EXERCISE OBJECTIVE =
Look for "brick" in each line of the records, and copy the lines that have it.

+ + + + + + +

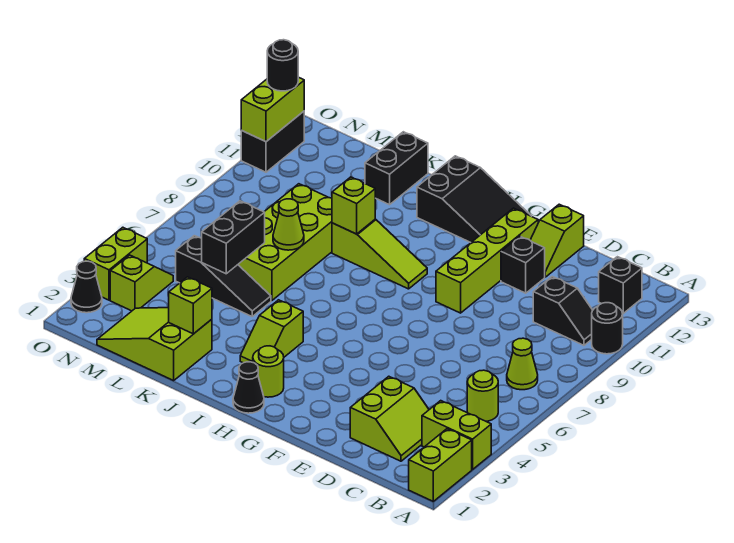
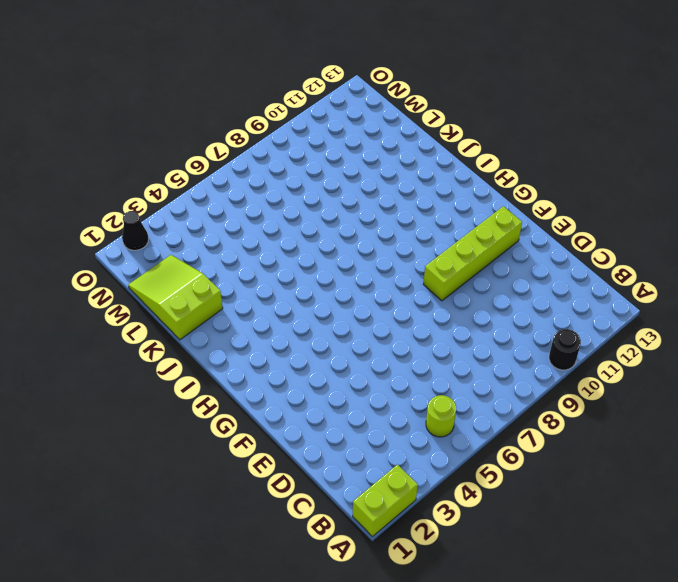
none -> lime brick A3:B3 level 1
none -> lime cone B7 level 1
none -> black slope B10:C10 level 1 top C
none -> black brick B12 level 1

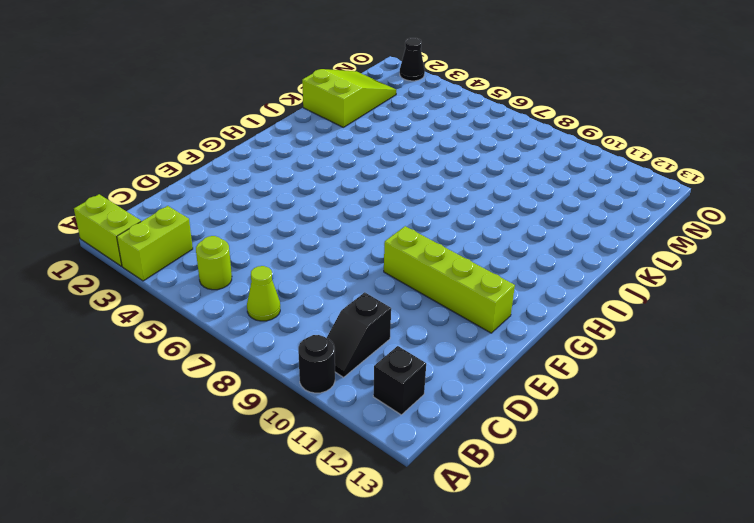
none -> lime slope C2:D3 level 1 top D
none -> black brick E11 level 1
none -> lime slope E12:E13 level 1 top 13
none -> black slope G12:I13 level 1 top I

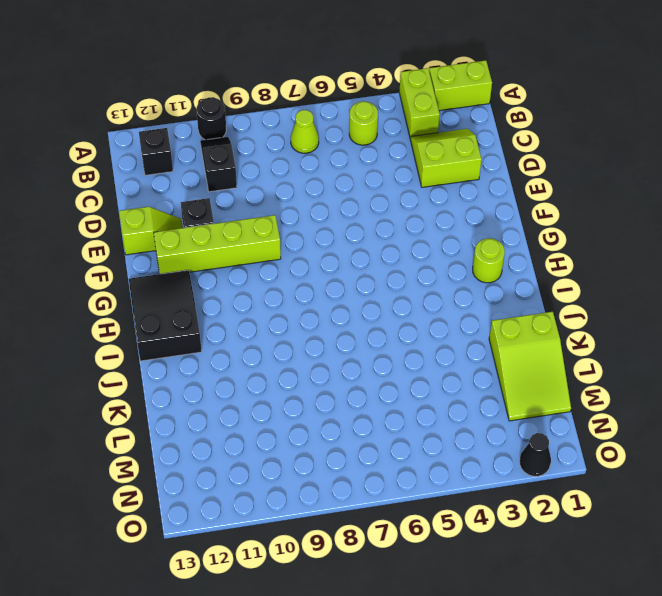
none -> black cone H1 level 1
none -> lime slope H9:J9 level 1 top J
none -> lime slope I3:I4 level 1 top 4
none -> black slope K5:M5 level 1 top M

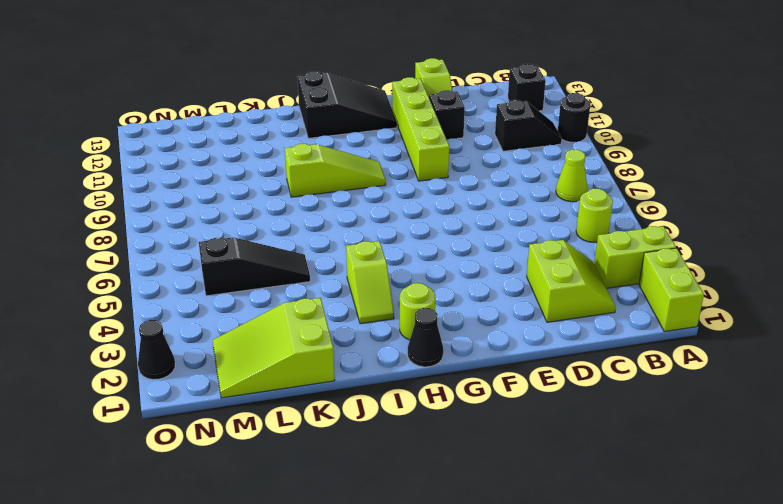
none -> lime brick K6:L9 level 1
none -> black brick K12:K13 level 1
none -> lime slope N3:N4 level 1 top 3
none -> lime brick O3:O4 level 1

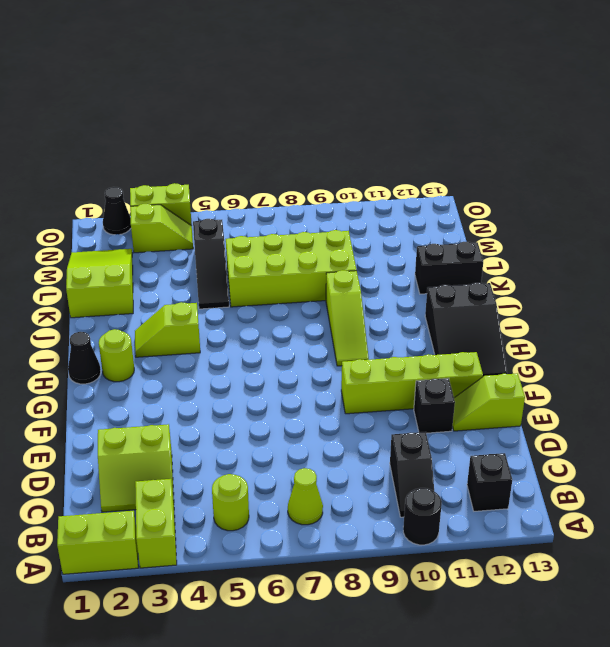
none -> black brick O11:O12 level 1
none -> lime brick J9 level 2
none -> lime brick K2 level 2
none -> lime cone K7 level 2

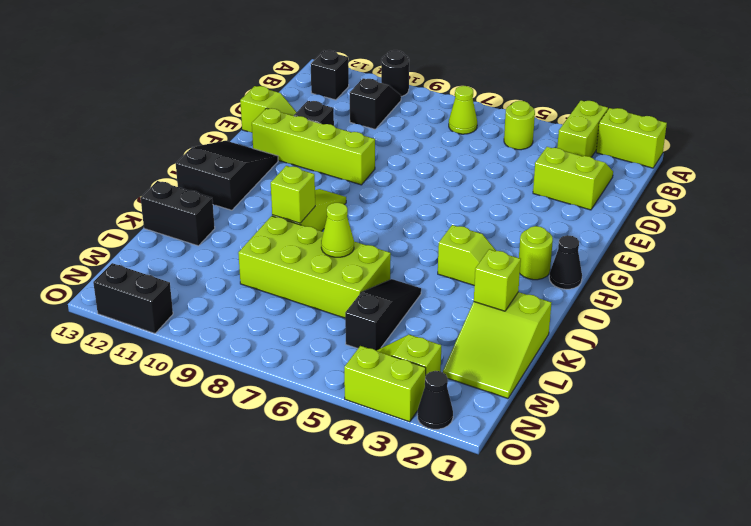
none -> black brick L5:L6 level 2
none -> lime brick O11:O12 level 2
none -> black round brick O12 level 3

+ + + + + + +

RESPONSE TO THIS EXERCISE =
none -> lime brick A3:B3 level 1
none -> black brick B12 level 1
none -> black brick E11 level 1
none -> lime brick K6:L9 level 1
none -> black brick K12:K13 level 1
none -> lime brick O3:O4 level 1
none -> black brick O11:O12 level 1
none -> lime brick J9 level 2
none -> lime brick K2 level 2
none -> black brick L5:L6 level 2
none -> lime brick O11:O12 level 2
none -> black round brick O12 level 3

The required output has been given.